Input data:
--- START ---

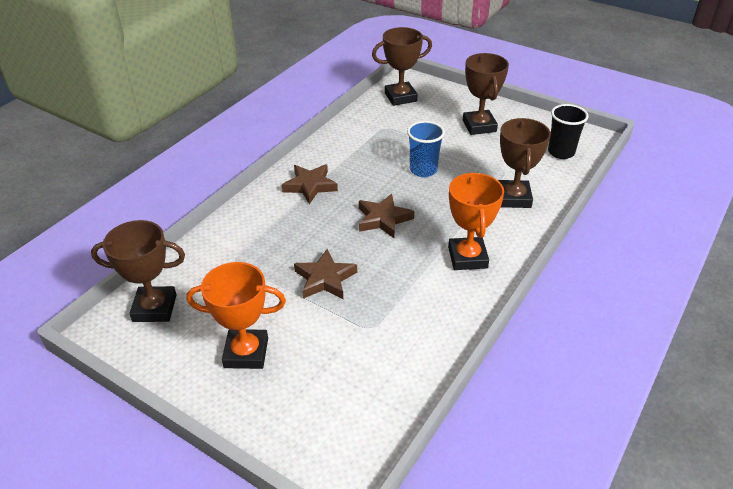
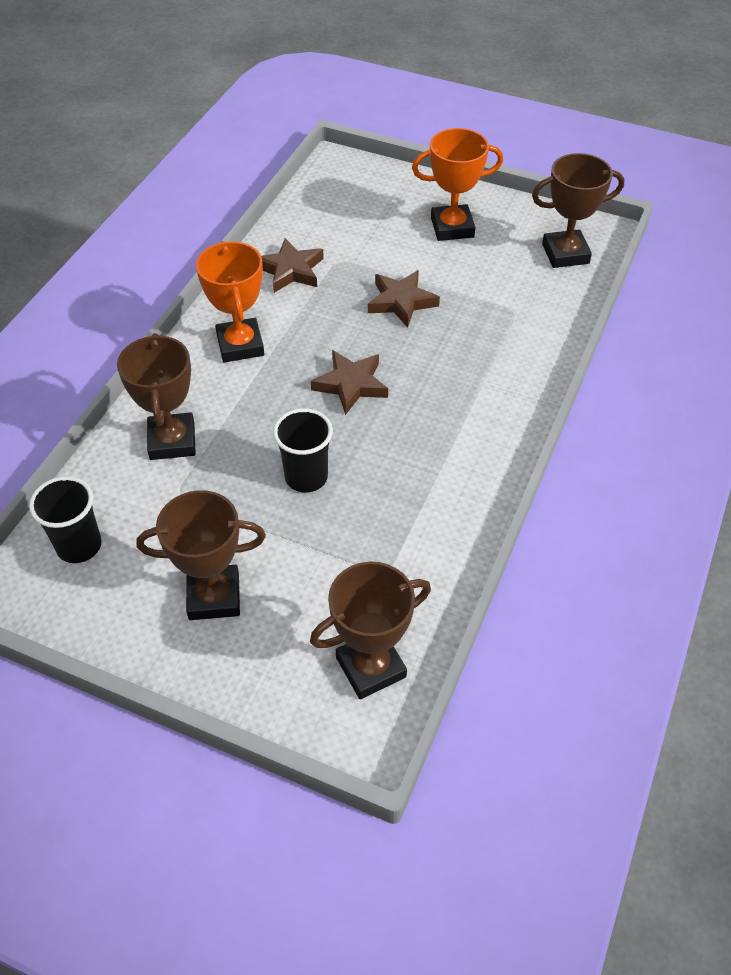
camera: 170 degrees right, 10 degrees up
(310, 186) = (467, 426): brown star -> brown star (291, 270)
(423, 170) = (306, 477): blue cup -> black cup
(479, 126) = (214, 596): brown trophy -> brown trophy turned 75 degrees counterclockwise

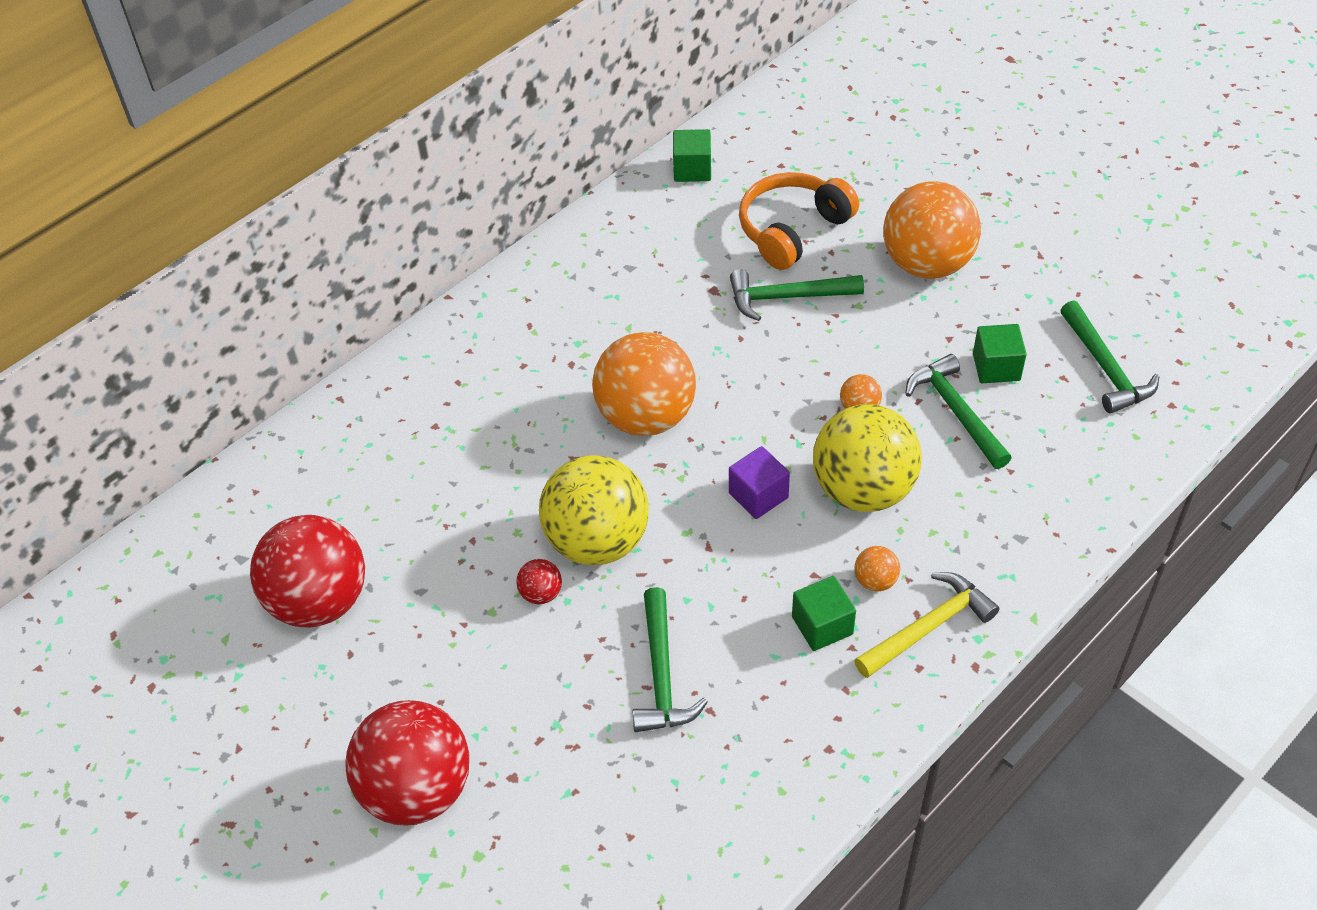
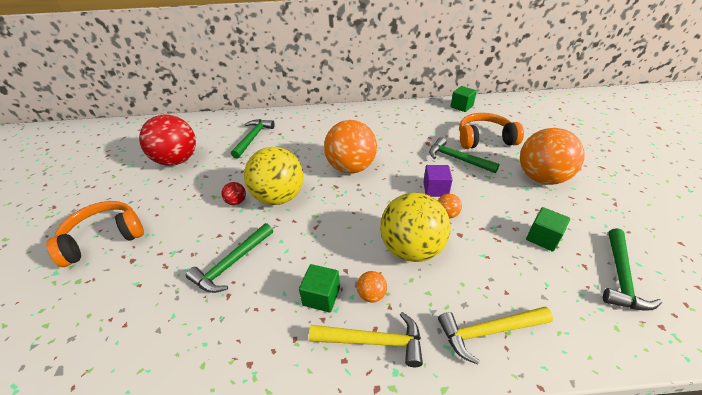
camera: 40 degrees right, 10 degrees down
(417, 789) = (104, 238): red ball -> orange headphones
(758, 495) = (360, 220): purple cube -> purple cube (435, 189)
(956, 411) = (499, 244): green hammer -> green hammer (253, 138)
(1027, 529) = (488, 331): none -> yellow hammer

--- END ---
--- START ---

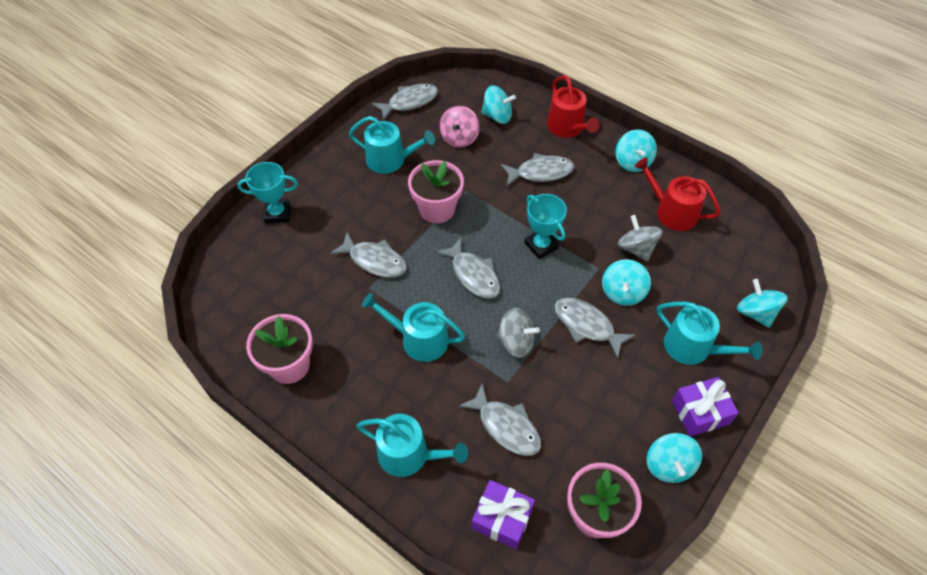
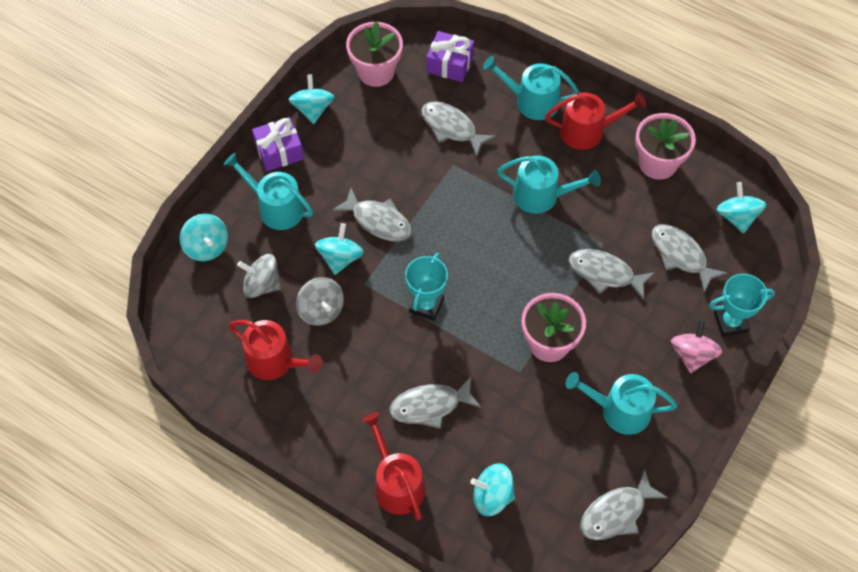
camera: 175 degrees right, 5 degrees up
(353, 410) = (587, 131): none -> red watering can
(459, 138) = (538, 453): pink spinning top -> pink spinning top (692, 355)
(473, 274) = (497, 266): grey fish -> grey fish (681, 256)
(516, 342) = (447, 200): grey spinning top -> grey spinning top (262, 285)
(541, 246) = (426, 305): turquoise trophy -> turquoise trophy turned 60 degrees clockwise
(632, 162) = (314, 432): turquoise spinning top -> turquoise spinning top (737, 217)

--- END ---
--- START ---

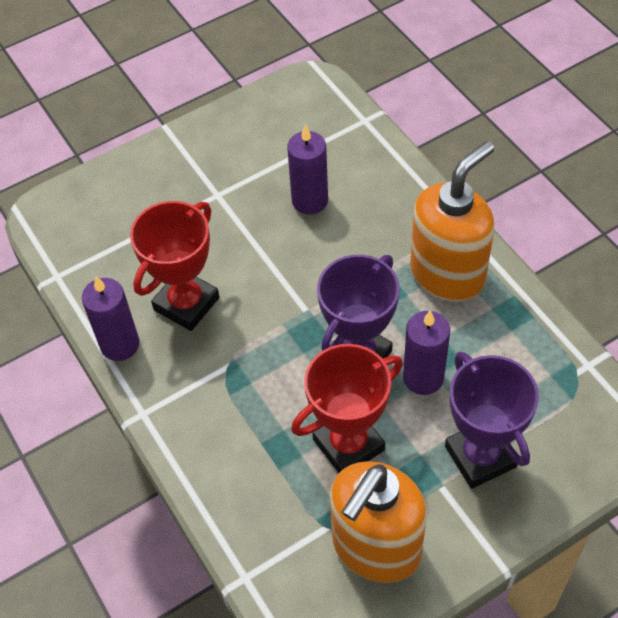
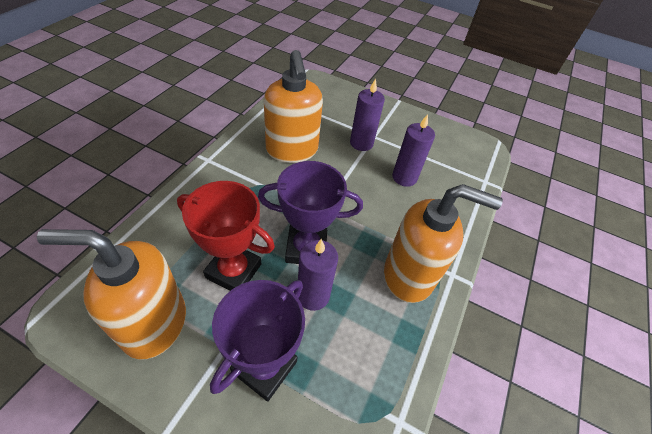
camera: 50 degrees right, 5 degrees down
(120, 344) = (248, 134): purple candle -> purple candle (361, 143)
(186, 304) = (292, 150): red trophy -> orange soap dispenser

--- END ---

Task instructions:
From the records above, copy only the lines starting with the line that holds "(417, 789) = (104, 238): red" and going on through the line that holds "(1027, 529) = (488, 331): none", exactly as written.

Finished exercise:
(417, 789) = (104, 238): red ball -> orange headphones
(758, 495) = (360, 220): purple cube -> purple cube (435, 189)
(956, 411) = (499, 244): green hammer -> green hammer (253, 138)
(1027, 529) = (488, 331): none -> yellow hammer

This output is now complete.